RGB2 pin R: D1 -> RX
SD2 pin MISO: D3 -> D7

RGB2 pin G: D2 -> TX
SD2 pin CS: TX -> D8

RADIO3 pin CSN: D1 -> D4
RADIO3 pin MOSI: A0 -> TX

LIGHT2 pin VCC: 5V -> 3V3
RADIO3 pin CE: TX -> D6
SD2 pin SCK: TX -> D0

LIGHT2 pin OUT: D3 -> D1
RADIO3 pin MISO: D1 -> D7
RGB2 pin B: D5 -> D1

■ ■ ■ ■ ■

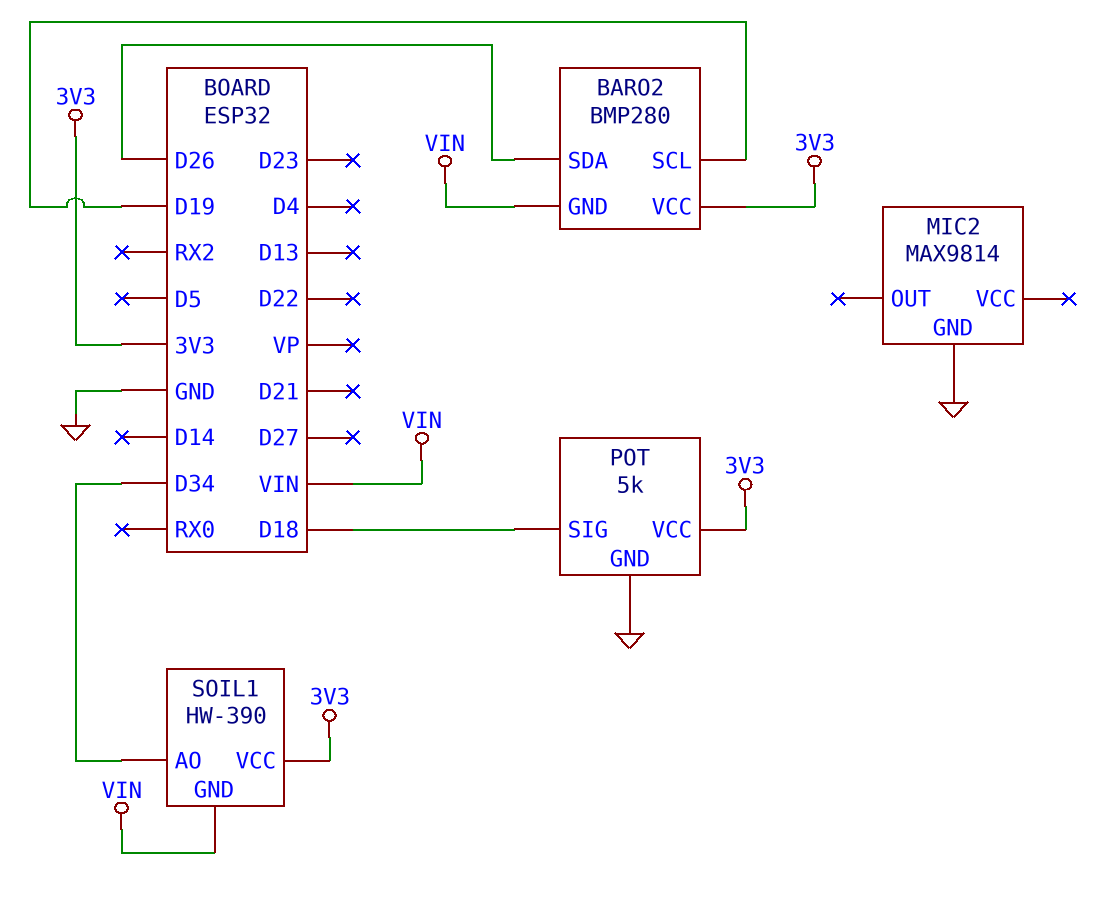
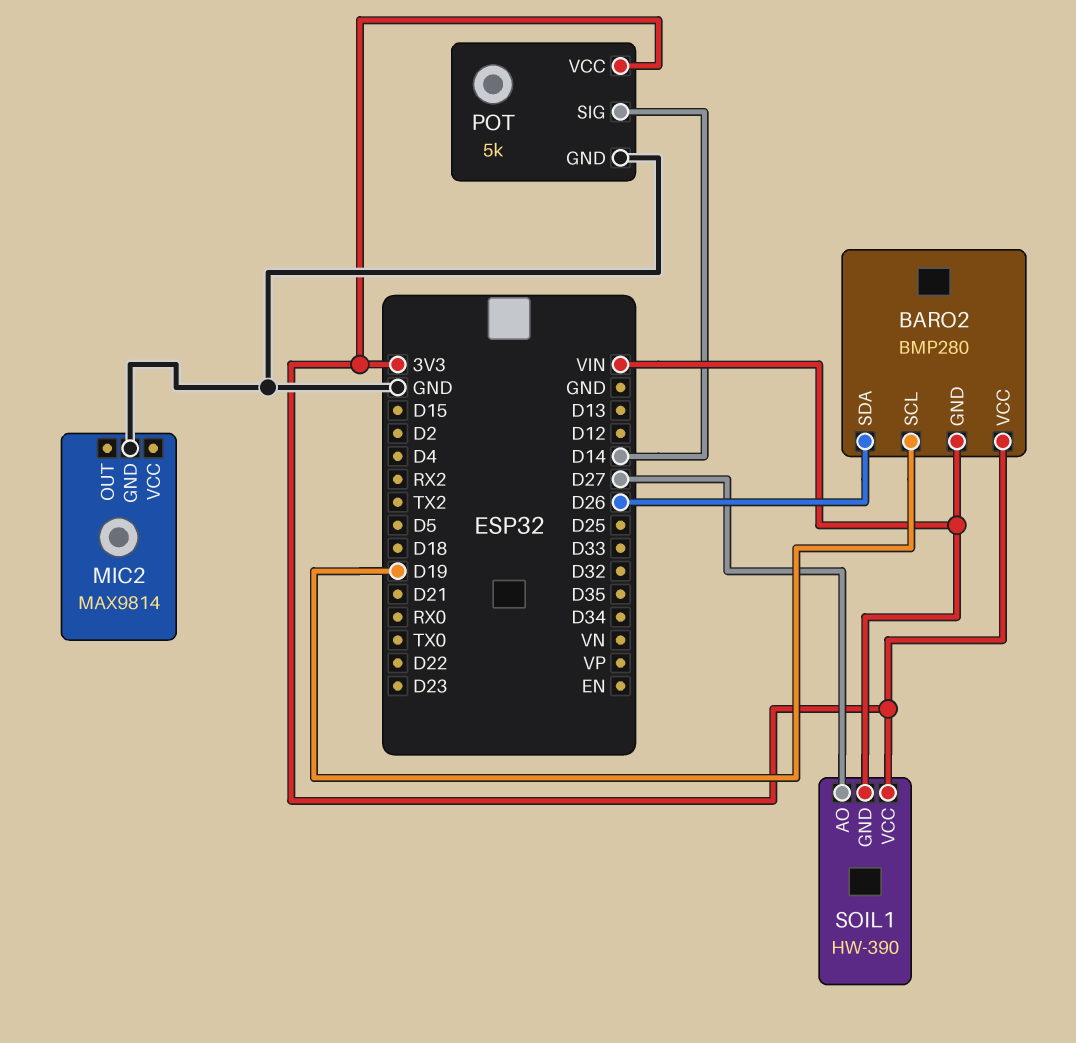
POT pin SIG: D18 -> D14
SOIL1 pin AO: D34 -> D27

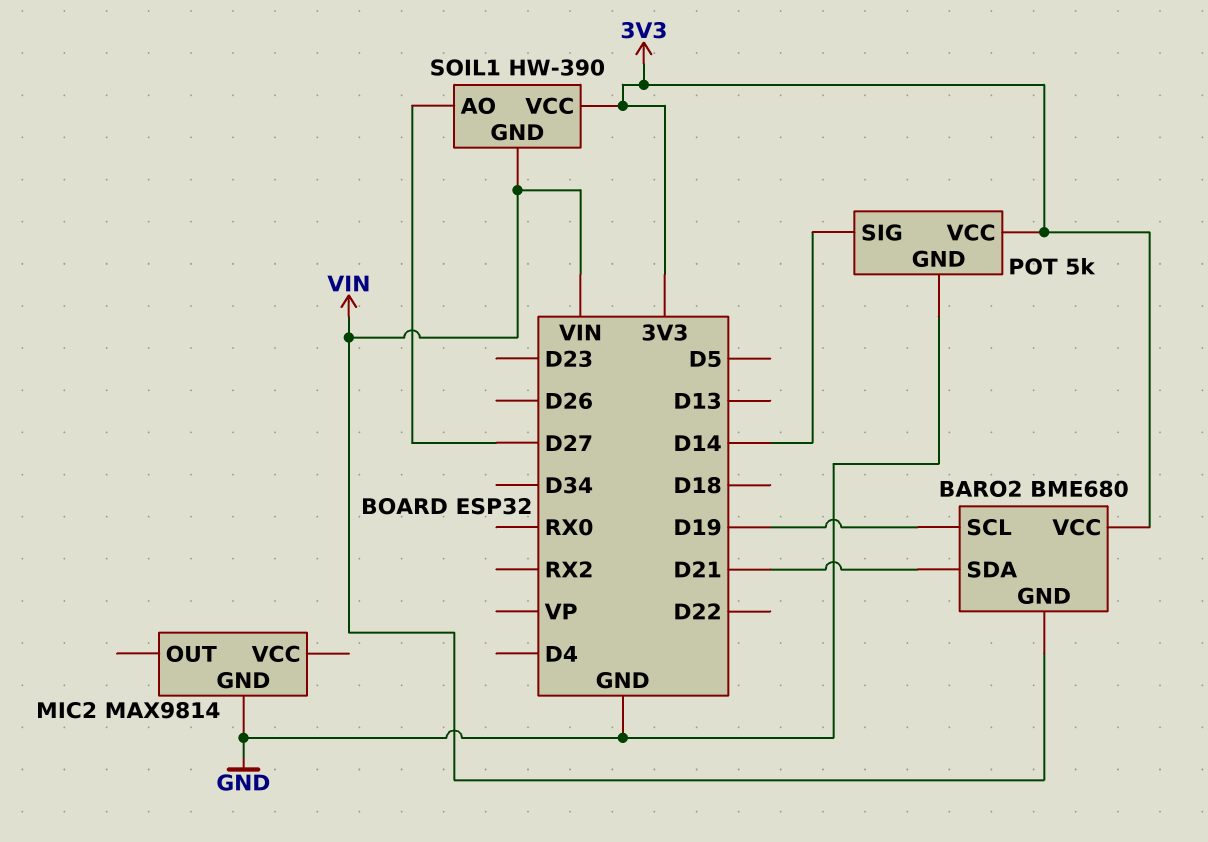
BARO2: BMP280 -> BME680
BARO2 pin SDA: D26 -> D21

■ ■ ■ ■ ■

> What to do:
For the string "MISO", work out how many lines of the data contain it; answer with the number alone.

> Output of the task:
2